Task to complete: Look through the entries below, please, and copy every line with the word "RADIO".

Records for this task:
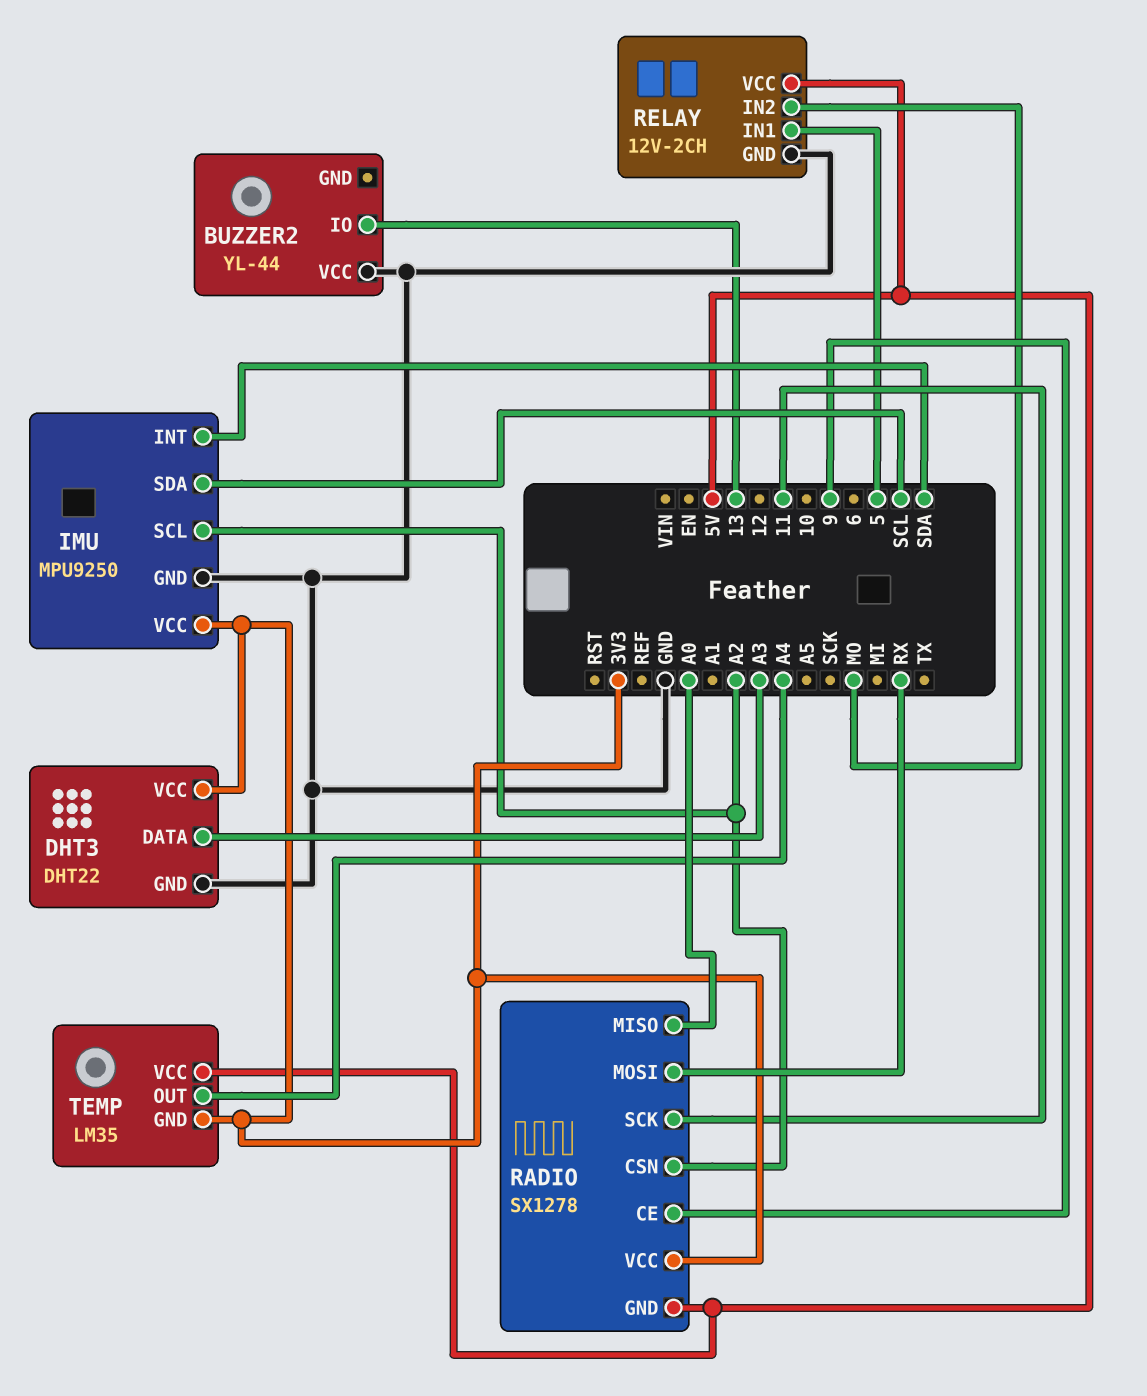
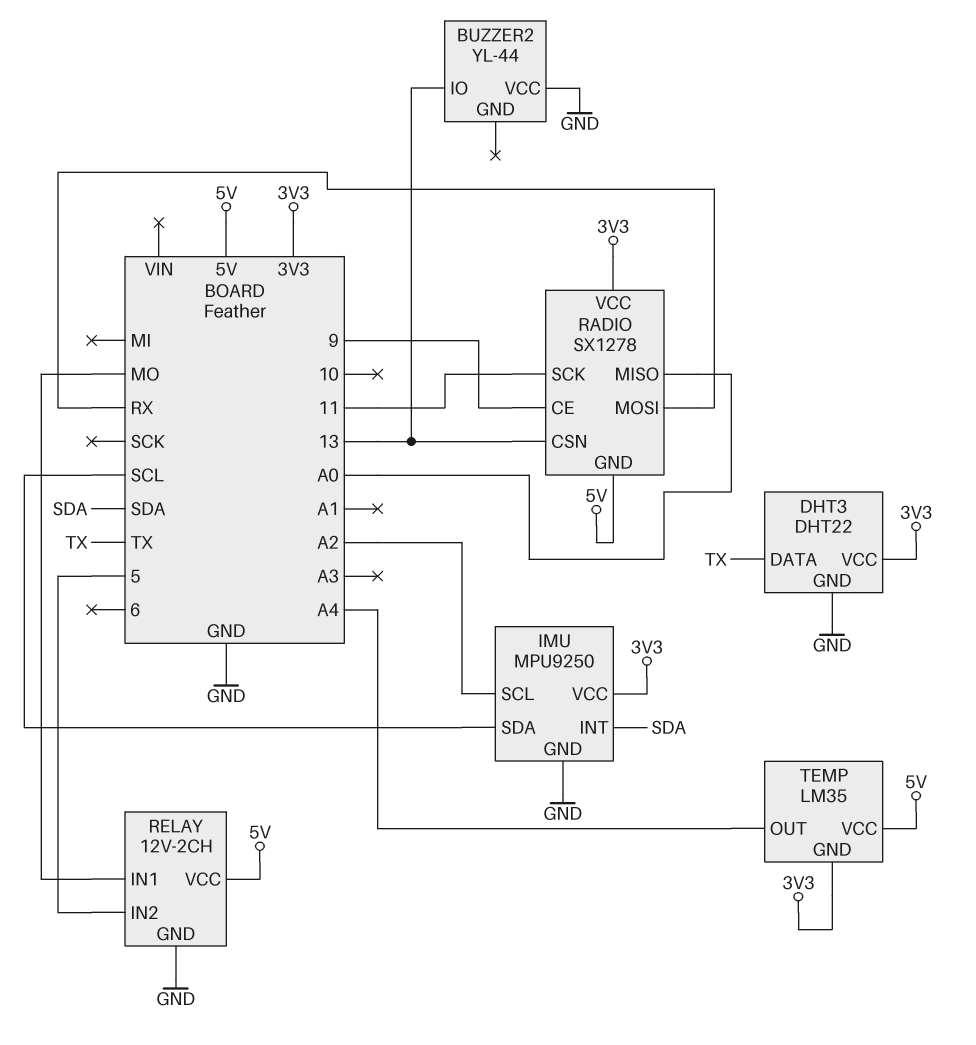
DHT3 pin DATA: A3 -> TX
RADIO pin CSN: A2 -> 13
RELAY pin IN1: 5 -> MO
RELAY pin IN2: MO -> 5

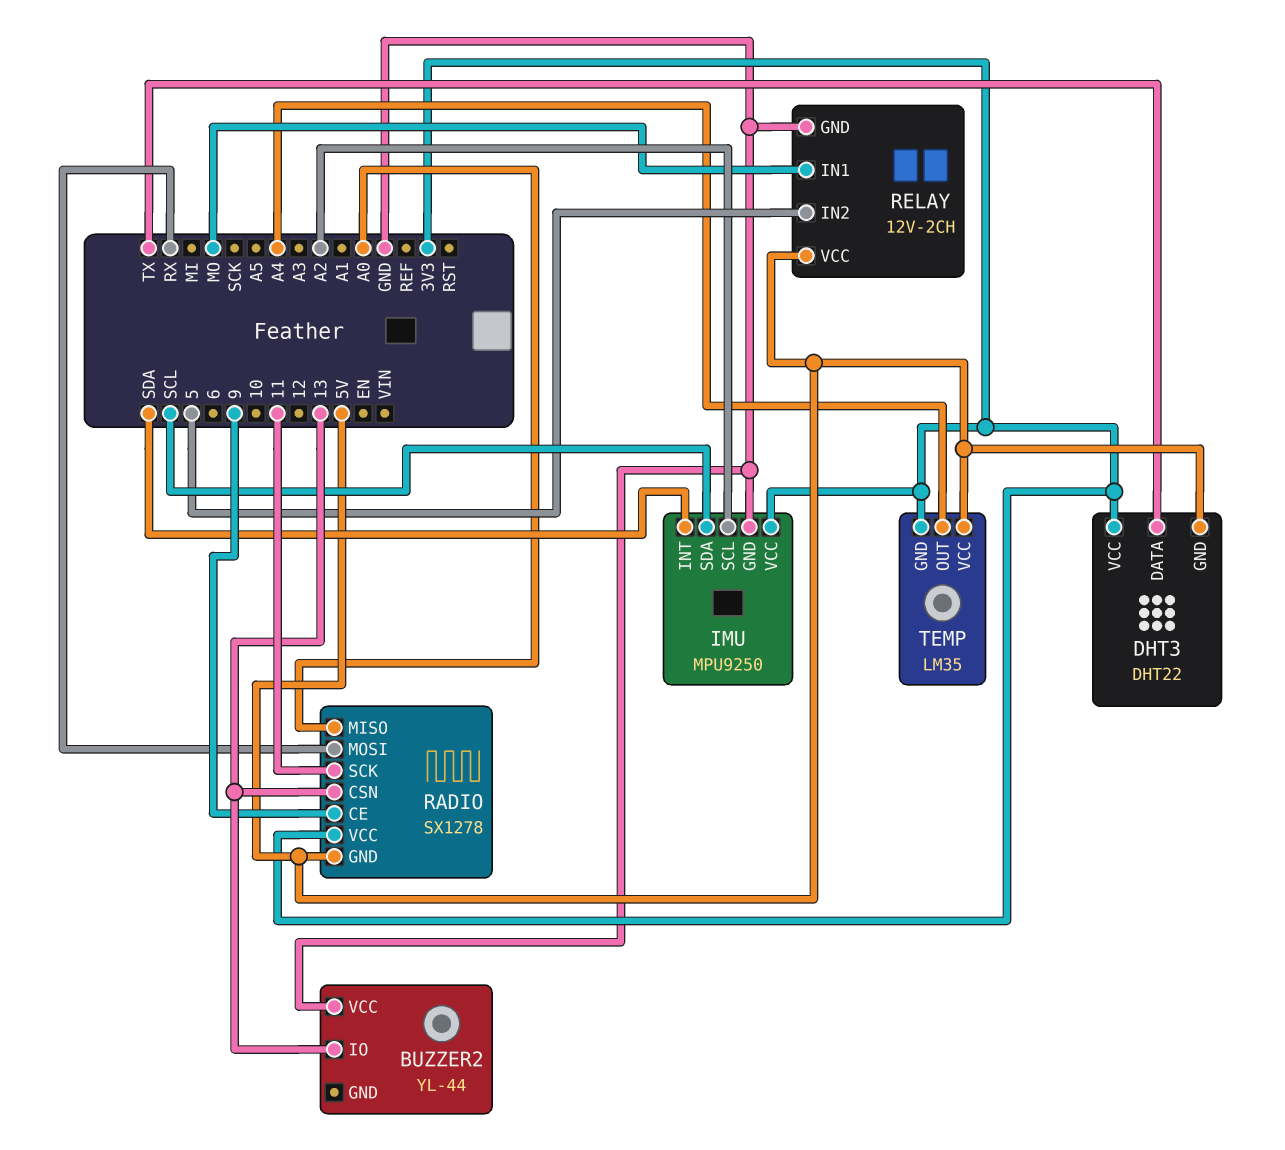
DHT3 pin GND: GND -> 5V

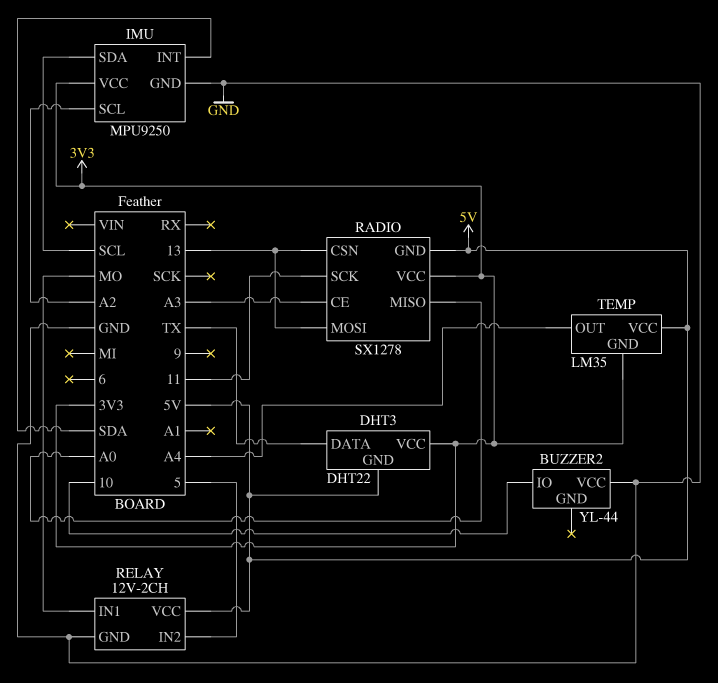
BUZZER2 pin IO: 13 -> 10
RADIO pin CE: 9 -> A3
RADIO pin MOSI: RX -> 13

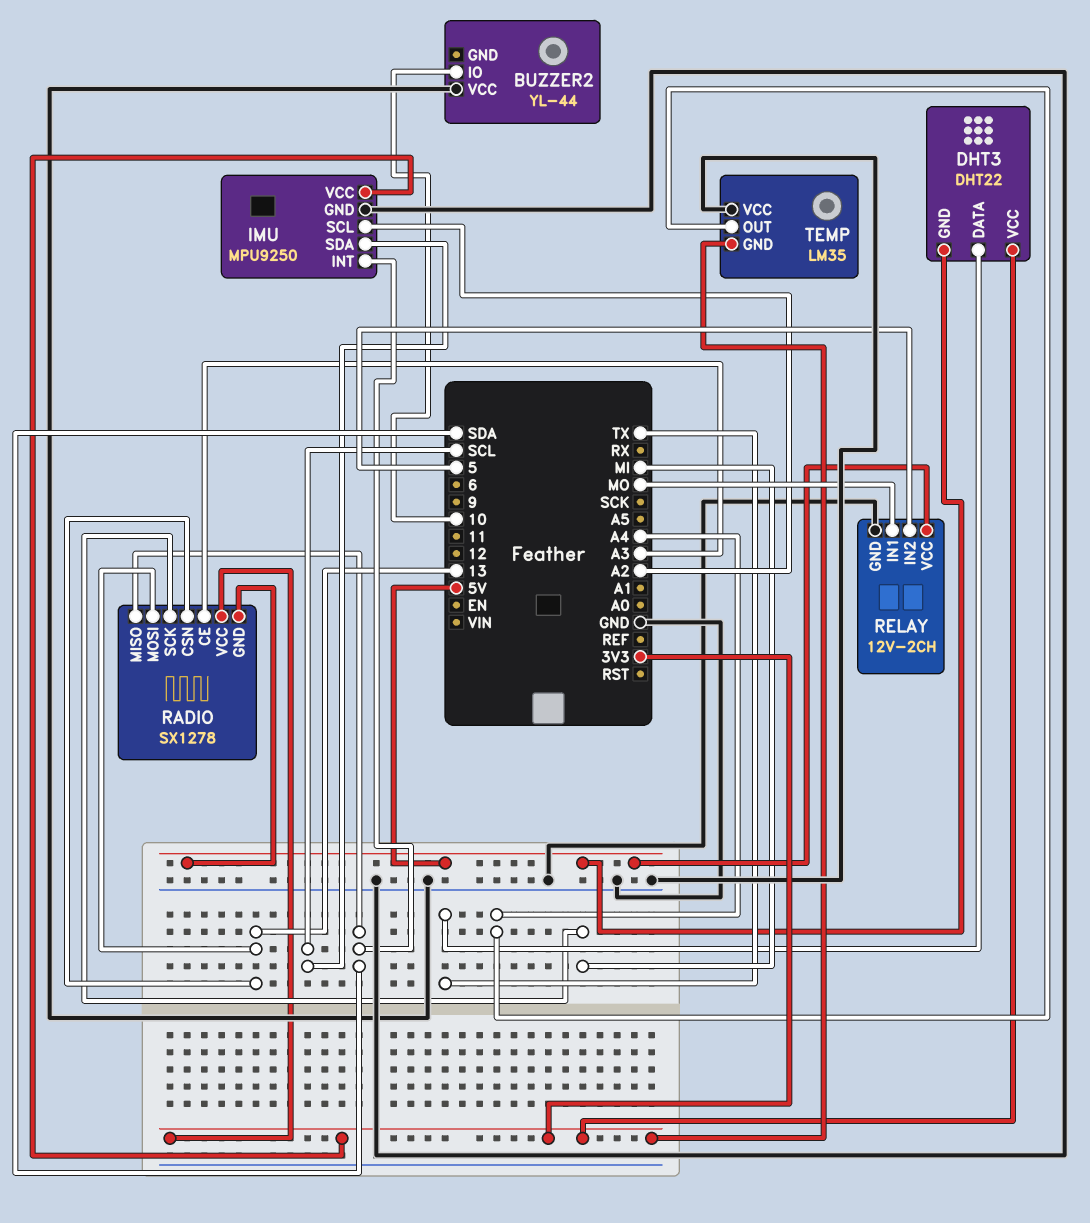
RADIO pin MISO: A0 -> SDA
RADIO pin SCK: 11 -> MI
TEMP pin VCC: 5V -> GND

Exercise result:
RADIO pin CSN: A2 -> 13
RADIO pin CE: 9 -> A3
RADIO pin MOSI: RX -> 13
RADIO pin MISO: A0 -> SDA
RADIO pin SCK: 11 -> MI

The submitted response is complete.